Scene-based reasoning records:
==============================
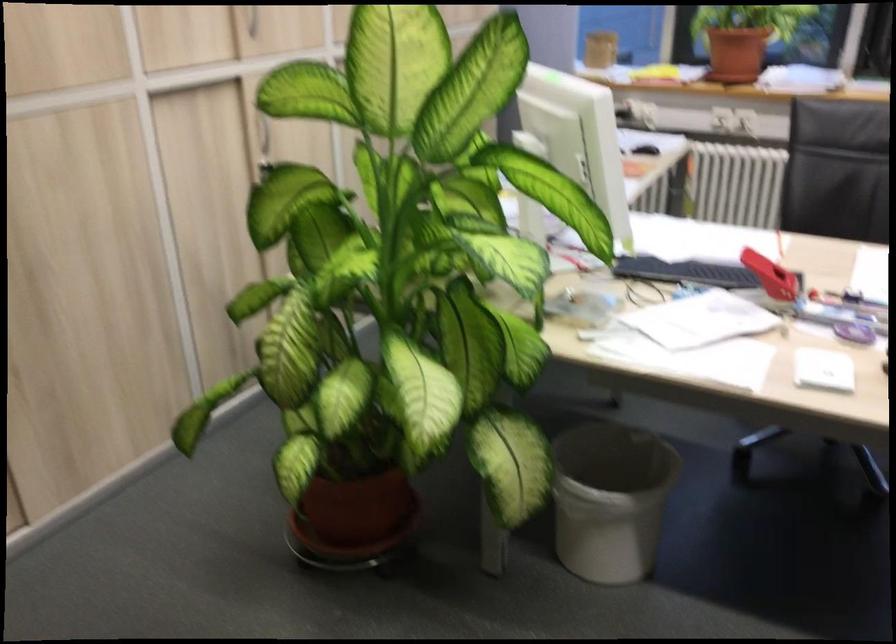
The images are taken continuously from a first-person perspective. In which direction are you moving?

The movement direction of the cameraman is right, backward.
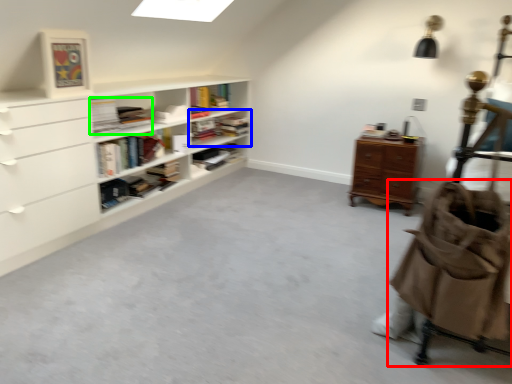
Question: Which is farther away from baby carriage (highlighted by a red box)? shelf (highlighted by a blue box) or book (highlighted by a green box)?

Choices:
 (A) shelf
 (B) book

Answer: (A)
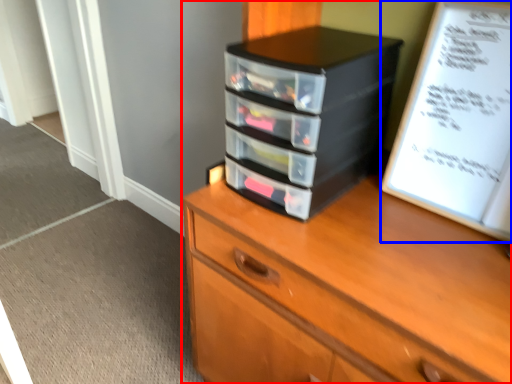
Question: Among these objects, which one is farthest to the camera, chest of drawers (highlighted by a red box) or paperback book (highlighted by a blue box)?

Choices:
 (A) chest of drawers
 (B) paperback book

Answer: (B)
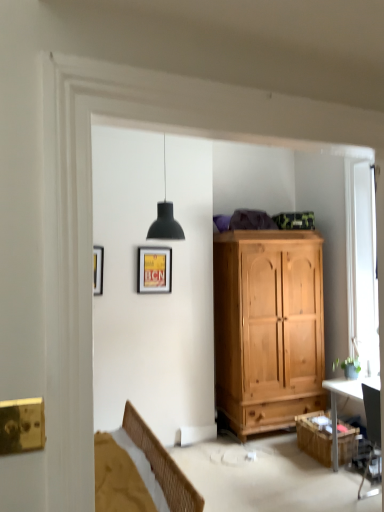
Question: Looking at the image, does wooden cabinet at lower right seem bigger or smaller compared to black glossy desk at right?

Choices:
 (A) small
 (B) big

Answer: (A)

Question: In terms of height, does wooden cabinet at lower right look taller or shorter compared to black glossy desk at right?

Choices:
 (A) short
 (B) tall

Answer: (A)

Question: Estimate the real-world distances between objects in this image. Which object is closer to the white wooden window at right?

Choices:
 (A) wooden cabinet at lower right
 (B) matte yellow poster at upper center
 (C) black glossy desk at right

Answer: (C)

Question: Based on their relative distances, which object is farther from the matte yellow poster at upper center?

Choices:
 (A) white wooden window at right
 (B) wooden cabinet at lower right
 (C) black glossy desk at right

Answer: (B)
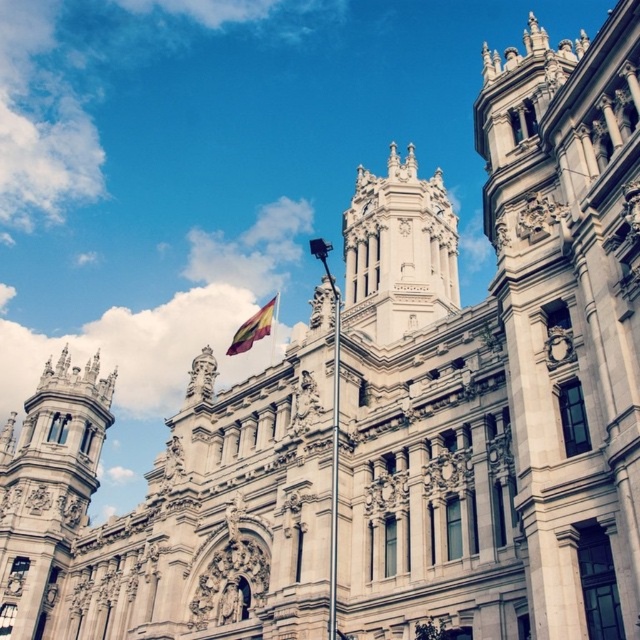
Between metallic flag pole at center and polyester flag at center, which one has less height?

Standing shorter between the two is polyester flag at center.

Is metallic flag pole at center to the left of polyester flag at center from the viewer's perspective?

No, metallic flag pole at center is not to the left of polyester flag at center.

Between point (337, 371) and point (266, 323), which one is positioned behind?

Positioned behind is point (266, 323).

The height and width of the screenshot is (640, 640). I want to click on metallic flag pole at center, so click(333, 467).

What do you see at coordinates (48, 488) in the screenshot?
I see `white stone tower at left` at bounding box center [48, 488].

Between white stone tower at left and polyester flag at center, which one appears on the right side from the viewer's perspective?

polyester flag at center is more to the right.

Which is in front, point (61, 547) or point (232, 353)?

Point (232, 353) is in front.

Locate an element on the screen. white stone tower at left is located at coordinates (48, 488).

Can you confirm if white stone tower at center is positioned below polyester flag at center?

No.

Who is shorter, white stone tower at center or polyester flag at center?

polyester flag at center

The height and width of the screenshot is (640, 640). What do you see at coordinates (397, 250) in the screenshot? I see `white stone tower at center` at bounding box center [397, 250].

Image resolution: width=640 pixels, height=640 pixels. What are the coordinates of `white stone tower at center` in the screenshot? It's located at (397, 250).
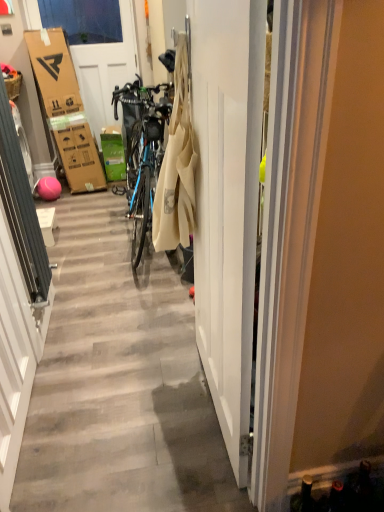
Question: Is matte blue bicycle at center taller than white glossy door at center, the first door positioned from the front?

Choices:
 (A) no
 (B) yes

Answer: (B)

Question: Considering the relative positions of matte blue bicycle at center and white glossy door at center, arranged as the 1th door when ordered from the bottom, in the image provided, is matte blue bicycle at center in front of white glossy door at center, arranged as the 1th door when ordered from the bottom,?

Choices:
 (A) no
 (B) yes

Answer: (B)

Question: Is matte blue bicycle at center not inside white glossy door at center, the 2th door viewed from the top?

Choices:
 (A) yes
 (B) no

Answer: (A)

Question: Could white glossy door at center, which is the 2th door in left-to-right order, be considered to be inside matte blue bicycle at center?

Choices:
 (A) no
 (B) yes

Answer: (A)

Question: Considering the relative positions of matte blue bicycle at center and white glossy door at center, which is counted as the 2th door, starting from the back, in the image provided, is matte blue bicycle at center to the right of white glossy door at center, which is counted as the 2th door, starting from the back, from the viewer's perspective?

Choices:
 (A) yes
 (B) no

Answer: (B)

Question: Is matte blue bicycle at center wider or thinner than white glossy door at center, marked as the first door in a right-to-left arrangement?

Choices:
 (A) thin
 (B) wide

Answer: (B)

Question: Is matte blue bicycle at center bigger or smaller than white glossy door at center, the first door positioned from the front?

Choices:
 (A) big
 (B) small

Answer: (A)

Question: From a real-world perspective, is matte blue bicycle at center positioned above or below white glossy door at center, which is counted as the 2th door, starting from the back?

Choices:
 (A) below
 (B) above

Answer: (A)

Question: Which is correct: matte blue bicycle at center is inside white glossy door at center, arranged as the 1th door when ordered from the bottom, or outside of it?

Choices:
 (A) outside
 (B) inside

Answer: (A)

Question: From their relative heights in the image, would you say white glossy door at center, the first door positioned from the front, is taller or shorter than matte blue bicycle at center?

Choices:
 (A) short
 (B) tall

Answer: (A)

Question: Is point [240, 242] closer or farther from the camera than point [223, 481]?

Choices:
 (A) farther
 (B) closer

Answer: (B)

Question: Is white glossy door at center, arranged as the 1th door when ordered from the bottom, inside the boundaries of matte blue bicycle at center, or outside?

Choices:
 (A) outside
 (B) inside

Answer: (A)

Question: Based on their sizes in the image, would you say white glossy door at center, the first door positioned from the front, is bigger or smaller than matte blue bicycle at center?

Choices:
 (A) small
 (B) big

Answer: (A)

Question: In terms of height, does white glossy door at center, which is counted as the 2th door, starting from the back, look taller or shorter compared to matte brown picnic basket at left?

Choices:
 (A) tall
 (B) short

Answer: (A)

Question: In terms of size, does white glossy door at center, the first door positioned from the front, appear bigger or smaller than matte brown picnic basket at left?

Choices:
 (A) small
 (B) big

Answer: (B)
==============================
— Problem details —
Update all of the records above by replacing "white glossy door" with "white painted door" everywhere it appears, changing nothing else. Leave the pictures out of your answer.

— Exercise output —
The images are taken continuously from a first-person perspective. In which direction are you moving?

The movement direction of the cameraman is right, backward.
Question: Which is farther away from baby carriage (highlighted by a red box)? shelf (highlighted by a blue box) or book (highlighted by a green box)?

Choices:
 (A) shelf
 (B) book

Answer: (A)
Question: Among these objects, which one is farthest to the camera, chest of drawers (highlighted by a red box) or paperback book (highlighted by a blue box)?

Choices:
 (A) chest of drawers
 (B) paperback book

Answer: (B)
Question: Looking at the image, does wooden cabinet at lower right seem bigger or smaller compared to black glossy desk at right?

Choices:
 (A) small
 (B) big

Answer: (A)

Question: In terms of height, does wooden cabinet at lower right look taller or shorter compared to black glossy desk at right?

Choices:
 (A) short
 (B) tall

Answer: (A)

Question: Estimate the real-world distances between objects in this image. Which object is closer to the white wooden window at right?

Choices:
 (A) wooden cabinet at lower right
 (B) matte yellow poster at upper center
 (C) black glossy desk at right

Answer: (C)

Question: Based on their relative distances, which object is farther from the matte yellow poster at upper center?

Choices:
 (A) white wooden window at right
 (B) wooden cabinet at lower right
 (C) black glossy desk at right

Answer: (B)
Between metallic flag pole at center and polyester flag at center, which one has less height?

Standing shorter between the two is polyester flag at center.

Is metallic flag pole at center to the left of polyester flag at center from the viewer's perspective?

No, metallic flag pole at center is not to the left of polyester flag at center.

Between point (337, 371) and point (266, 323), which one is positioned behind?

Positioned behind is point (266, 323).

The height and width of the screenshot is (640, 640). I want to click on metallic flag pole at center, so click(333, 467).

What do you see at coordinates (48, 488) in the screenshot?
I see `white stone tower at left` at bounding box center [48, 488].

Between white stone tower at left and polyester flag at center, which one appears on the right side from the viewer's perspective?

polyester flag at center is more to the right.

Which is in front, point (61, 547) or point (232, 353)?

Point (232, 353) is in front.

Locate an element on the screen. white stone tower at left is located at coordinates (48, 488).

Can you confirm if white stone tower at center is positioned below polyester flag at center?

No.

Who is shorter, white stone tower at center or polyester flag at center?

polyester flag at center

The height and width of the screenshot is (640, 640). What do you see at coordinates (397, 250) in the screenshot? I see `white stone tower at center` at bounding box center [397, 250].

Image resolution: width=640 pixels, height=640 pixels. What are the coordinates of `white stone tower at center` in the screenshot? It's located at (397, 250).
Question: Is matte blue bicycle at center taller than white painted door at center, the first door positioned from the front?

Choices:
 (A) no
 (B) yes

Answer: (B)

Question: Considering the relative positions of matte blue bicycle at center and white painted door at center, arranged as the 1th door when ordered from the bottom, in the image provided, is matte blue bicycle at center in front of white painted door at center, arranged as the 1th door when ordered from the bottom,?

Choices:
 (A) no
 (B) yes

Answer: (B)

Question: Is matte blue bicycle at center not inside white painted door at center, the 2th door viewed from the top?

Choices:
 (A) yes
 (B) no

Answer: (A)

Question: Could white painted door at center, which is the 2th door in left-to-right order, be considered to be inside matte blue bicycle at center?

Choices:
 (A) no
 (B) yes

Answer: (A)

Question: Considering the relative positions of matte blue bicycle at center and white painted door at center, which is counted as the 2th door, starting from the back, in the image provided, is matte blue bicycle at center to the right of white painted door at center, which is counted as the 2th door, starting from the back, from the viewer's perspective?

Choices:
 (A) yes
 (B) no

Answer: (B)

Question: Is matte blue bicycle at center wider or thinner than white painted door at center, marked as the first door in a right-to-left arrangement?

Choices:
 (A) thin
 (B) wide

Answer: (B)

Question: Is matte blue bicycle at center bigger or smaller than white painted door at center, the first door positioned from the front?

Choices:
 (A) big
 (B) small

Answer: (A)

Question: From a real-world perspective, is matte blue bicycle at center positioned above or below white painted door at center, which is counted as the 2th door, starting from the back?

Choices:
 (A) below
 (B) above

Answer: (A)

Question: Which is correct: matte blue bicycle at center is inside white painted door at center, arranged as the 1th door when ordered from the bottom, or outside of it?

Choices:
 (A) outside
 (B) inside

Answer: (A)

Question: From their relative heights in the image, would you say white painted door at center, the first door positioned from the front, is taller or shorter than matte blue bicycle at center?

Choices:
 (A) short
 (B) tall

Answer: (A)

Question: Is point [240, 242] closer or farther from the camera than point [223, 481]?

Choices:
 (A) farther
 (B) closer

Answer: (B)

Question: Is white painted door at center, arranged as the 1th door when ordered from the bottom, inside the boundaries of matte blue bicycle at center, or outside?

Choices:
 (A) outside
 (B) inside

Answer: (A)

Question: Based on their sizes in the image, would you say white painted door at center, the first door positioned from the front, is bigger or smaller than matte blue bicycle at center?

Choices:
 (A) small
 (B) big

Answer: (A)

Question: In terms of height, does white painted door at center, which is counted as the 2th door, starting from the back, look taller or shorter compared to matte brown picnic basket at left?

Choices:
 (A) tall
 (B) short

Answer: (A)

Question: In terms of size, does white painted door at center, the first door positioned from the front, appear bigger or smaller than matte brown picnic basket at left?

Choices:
 (A) small
 (B) big

Answer: (B)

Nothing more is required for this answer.